Start of Block

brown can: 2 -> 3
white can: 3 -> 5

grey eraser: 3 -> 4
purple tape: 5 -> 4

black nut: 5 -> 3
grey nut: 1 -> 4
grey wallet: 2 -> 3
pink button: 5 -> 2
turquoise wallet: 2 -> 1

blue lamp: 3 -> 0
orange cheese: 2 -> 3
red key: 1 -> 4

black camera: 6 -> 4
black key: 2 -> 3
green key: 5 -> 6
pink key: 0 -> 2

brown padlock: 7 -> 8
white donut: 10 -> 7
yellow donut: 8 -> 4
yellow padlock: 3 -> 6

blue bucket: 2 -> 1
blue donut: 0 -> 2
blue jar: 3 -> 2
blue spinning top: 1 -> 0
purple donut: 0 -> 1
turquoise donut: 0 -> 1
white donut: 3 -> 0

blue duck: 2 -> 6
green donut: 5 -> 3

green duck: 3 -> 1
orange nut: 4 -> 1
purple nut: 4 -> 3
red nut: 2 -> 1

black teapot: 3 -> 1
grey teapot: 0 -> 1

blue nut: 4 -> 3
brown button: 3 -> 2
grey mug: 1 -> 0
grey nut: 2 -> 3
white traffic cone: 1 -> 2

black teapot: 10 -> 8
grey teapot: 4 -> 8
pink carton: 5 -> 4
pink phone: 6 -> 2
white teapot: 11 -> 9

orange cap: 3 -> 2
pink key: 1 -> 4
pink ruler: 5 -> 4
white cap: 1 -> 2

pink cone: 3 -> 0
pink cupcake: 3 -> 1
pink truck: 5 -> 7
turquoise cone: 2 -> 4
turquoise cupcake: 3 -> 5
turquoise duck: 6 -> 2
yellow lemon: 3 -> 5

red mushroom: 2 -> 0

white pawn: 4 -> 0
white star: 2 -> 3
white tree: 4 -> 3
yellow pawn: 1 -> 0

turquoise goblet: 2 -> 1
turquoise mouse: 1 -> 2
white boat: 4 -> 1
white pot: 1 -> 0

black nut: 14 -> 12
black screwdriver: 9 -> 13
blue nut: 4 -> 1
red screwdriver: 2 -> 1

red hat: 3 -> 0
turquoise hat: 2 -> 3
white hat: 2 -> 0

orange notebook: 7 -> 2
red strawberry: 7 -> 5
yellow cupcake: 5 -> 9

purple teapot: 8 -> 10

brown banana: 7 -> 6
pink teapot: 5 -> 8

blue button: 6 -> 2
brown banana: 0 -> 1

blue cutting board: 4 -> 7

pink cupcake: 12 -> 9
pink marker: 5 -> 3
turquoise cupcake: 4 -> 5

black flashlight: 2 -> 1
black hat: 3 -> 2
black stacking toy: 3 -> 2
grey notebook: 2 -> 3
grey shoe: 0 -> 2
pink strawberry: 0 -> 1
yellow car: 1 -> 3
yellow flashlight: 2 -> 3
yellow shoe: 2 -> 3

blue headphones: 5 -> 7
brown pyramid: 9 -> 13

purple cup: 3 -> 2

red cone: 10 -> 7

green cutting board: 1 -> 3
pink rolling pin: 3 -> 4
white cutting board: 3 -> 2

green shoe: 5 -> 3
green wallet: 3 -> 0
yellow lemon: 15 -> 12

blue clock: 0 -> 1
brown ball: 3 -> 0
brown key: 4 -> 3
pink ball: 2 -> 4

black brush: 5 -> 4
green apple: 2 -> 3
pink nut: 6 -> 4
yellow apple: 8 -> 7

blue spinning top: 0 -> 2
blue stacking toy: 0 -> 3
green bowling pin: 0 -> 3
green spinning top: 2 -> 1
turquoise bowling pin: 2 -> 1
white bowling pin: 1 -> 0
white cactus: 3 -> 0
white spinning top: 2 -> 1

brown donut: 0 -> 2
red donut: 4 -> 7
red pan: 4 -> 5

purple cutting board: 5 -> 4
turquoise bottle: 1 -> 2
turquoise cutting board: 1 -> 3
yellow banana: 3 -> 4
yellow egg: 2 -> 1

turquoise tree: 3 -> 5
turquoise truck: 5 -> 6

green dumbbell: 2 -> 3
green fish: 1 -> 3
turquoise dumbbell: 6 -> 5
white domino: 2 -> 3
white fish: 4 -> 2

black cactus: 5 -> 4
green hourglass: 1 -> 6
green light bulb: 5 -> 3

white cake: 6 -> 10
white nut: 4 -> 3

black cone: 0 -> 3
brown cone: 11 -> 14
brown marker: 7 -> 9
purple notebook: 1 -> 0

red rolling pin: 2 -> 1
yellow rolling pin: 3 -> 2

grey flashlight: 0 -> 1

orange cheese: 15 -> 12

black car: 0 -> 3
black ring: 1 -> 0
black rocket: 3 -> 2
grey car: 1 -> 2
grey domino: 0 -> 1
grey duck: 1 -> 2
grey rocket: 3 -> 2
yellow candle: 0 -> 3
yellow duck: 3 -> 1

End of Block

**Assignment:**
Without any change, reproduce the listing above in full.

**Response to this exercise:**
brown can: 2 -> 3
white can: 3 -> 5

grey eraser: 3 -> 4
purple tape: 5 -> 4

black nut: 5 -> 3
grey nut: 1 -> 4
grey wallet: 2 -> 3
pink button: 5 -> 2
turquoise wallet: 2 -> 1

blue lamp: 3 -> 0
orange cheese: 2 -> 3
red key: 1 -> 4

black camera: 6 -> 4
black key: 2 -> 3
green key: 5 -> 6
pink key: 0 -> 2

brown padlock: 7 -> 8
white donut: 10 -> 7
yellow donut: 8 -> 4
yellow padlock: 3 -> 6

blue bucket: 2 -> 1
blue donut: 0 -> 2
blue jar: 3 -> 2
blue spinning top: 1 -> 0
purple donut: 0 -> 1
turquoise donut: 0 -> 1
white donut: 3 -> 0

blue duck: 2 -> 6
green donut: 5 -> 3

green duck: 3 -> 1
orange nut: 4 -> 1
purple nut: 4 -> 3
red nut: 2 -> 1

black teapot: 3 -> 1
grey teapot: 0 -> 1

blue nut: 4 -> 3
brown button: 3 -> 2
grey mug: 1 -> 0
grey nut: 2 -> 3
white traffic cone: 1 -> 2

black teapot: 10 -> 8
grey teapot: 4 -> 8
pink carton: 5 -> 4
pink phone: 6 -> 2
white teapot: 11 -> 9

orange cap: 3 -> 2
pink key: 1 -> 4
pink ruler: 5 -> 4
white cap: 1 -> 2

pink cone: 3 -> 0
pink cupcake: 3 -> 1
pink truck: 5 -> 7
turquoise cone: 2 -> 4
turquoise cupcake: 3 -> 5
turquoise duck: 6 -> 2
yellow lemon: 3 -> 5

red mushroom: 2 -> 0

white pawn: 4 -> 0
white star: 2 -> 3
white tree: 4 -> 3
yellow pawn: 1 -> 0

turquoise goblet: 2 -> 1
turquoise mouse: 1 -> 2
white boat: 4 -> 1
white pot: 1 -> 0

black nut: 14 -> 12
black screwdriver: 9 -> 13
blue nut: 4 -> 1
red screwdriver: 2 -> 1

red hat: 3 -> 0
turquoise hat: 2 -> 3
white hat: 2 -> 0

orange notebook: 7 -> 2
red strawberry: 7 -> 5
yellow cupcake: 5 -> 9

purple teapot: 8 -> 10

brown banana: 7 -> 6
pink teapot: 5 -> 8

blue button: 6 -> 2
brown banana: 0 -> 1

blue cutting board: 4 -> 7

pink cupcake: 12 -> 9
pink marker: 5 -> 3
turquoise cupcake: 4 -> 5

black flashlight: 2 -> 1
black hat: 3 -> 2
black stacking toy: 3 -> 2
grey notebook: 2 -> 3
grey shoe: 0 -> 2
pink strawberry: 0 -> 1
yellow car: 1 -> 3
yellow flashlight: 2 -> 3
yellow shoe: 2 -> 3

blue headphones: 5 -> 7
brown pyramid: 9 -> 13

purple cup: 3 -> 2

red cone: 10 -> 7

green cutting board: 1 -> 3
pink rolling pin: 3 -> 4
white cutting board: 3 -> 2

green shoe: 5 -> 3
green wallet: 3 -> 0
yellow lemon: 15 -> 12

blue clock: 0 -> 1
brown ball: 3 -> 0
brown key: 4 -> 3
pink ball: 2 -> 4

black brush: 5 -> 4
green apple: 2 -> 3
pink nut: 6 -> 4
yellow apple: 8 -> 7

blue spinning top: 0 -> 2
blue stacking toy: 0 -> 3
green bowling pin: 0 -> 3
green spinning top: 2 -> 1
turquoise bowling pin: 2 -> 1
white bowling pin: 1 -> 0
white cactus: 3 -> 0
white spinning top: 2 -> 1

brown donut: 0 -> 2
red donut: 4 -> 7
red pan: 4 -> 5

purple cutting board: 5 -> 4
turquoise bottle: 1 -> 2
turquoise cutting board: 1 -> 3
yellow banana: 3 -> 4
yellow egg: 2 -> 1

turquoise tree: 3 -> 5
turquoise truck: 5 -> 6

green dumbbell: 2 -> 3
green fish: 1 -> 3
turquoise dumbbell: 6 -> 5
white domino: 2 -> 3
white fish: 4 -> 2

black cactus: 5 -> 4
green hourglass: 1 -> 6
green light bulb: 5 -> 3

white cake: 6 -> 10
white nut: 4 -> 3

black cone: 0 -> 3
brown cone: 11 -> 14
brown marker: 7 -> 9
purple notebook: 1 -> 0

red rolling pin: 2 -> 1
yellow rolling pin: 3 -> 2

grey flashlight: 0 -> 1

orange cheese: 15 -> 12

black car: 0 -> 3
black ring: 1 -> 0
black rocket: 3 -> 2
grey car: 1 -> 2
grey domino: 0 -> 1
grey duck: 1 -> 2
grey rocket: 3 -> 2
yellow candle: 0 -> 3
yellow duck: 3 -> 1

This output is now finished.